▶ What to produce
Beginning with the line where "The snow-white toy" appears, please restate each line of the records below word for word until the last one, inclusive, and nothing else.

▶ Source information

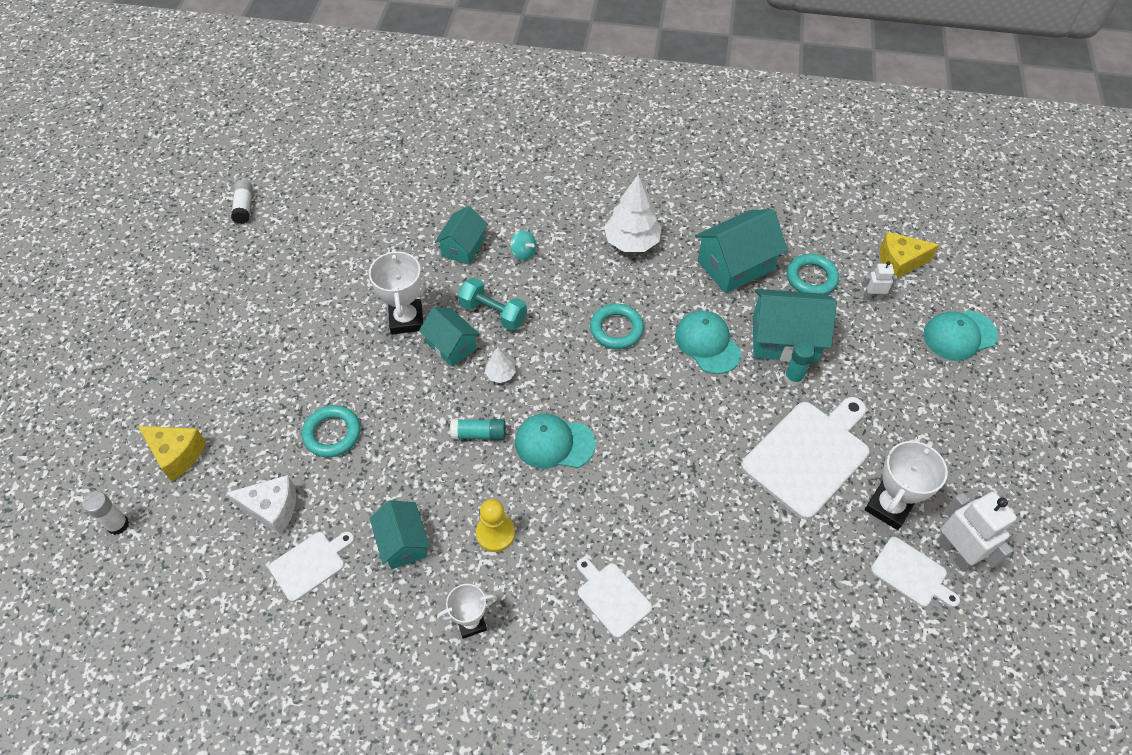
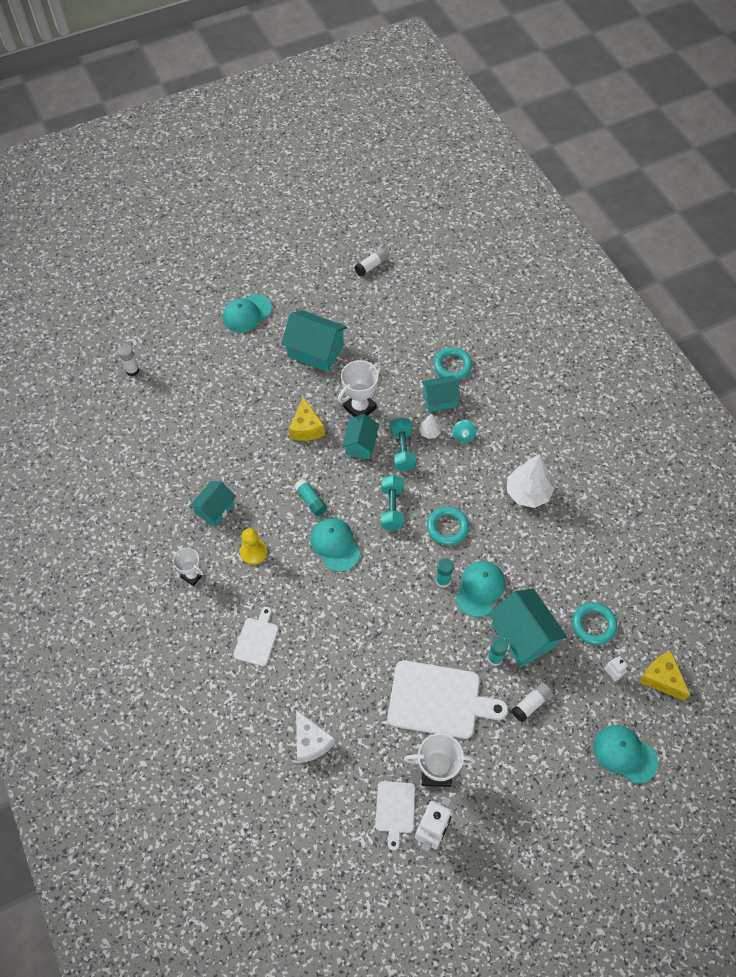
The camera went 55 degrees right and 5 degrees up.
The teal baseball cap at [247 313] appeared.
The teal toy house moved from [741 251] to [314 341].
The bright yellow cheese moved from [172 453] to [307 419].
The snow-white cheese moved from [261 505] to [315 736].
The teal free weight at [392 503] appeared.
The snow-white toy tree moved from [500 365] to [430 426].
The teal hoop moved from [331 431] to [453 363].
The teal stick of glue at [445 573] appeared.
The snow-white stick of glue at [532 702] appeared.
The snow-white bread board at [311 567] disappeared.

▶ Result of this exercise
The snow-white toy tree moved from [500 365] to [430 426].
The teal hoop moved from [331 431] to [453 363].
The teal stick of glue at [445 573] appeared.
The snow-white stick of glue at [532 702] appeared.
The snow-white bread board at [311 567] disappeared.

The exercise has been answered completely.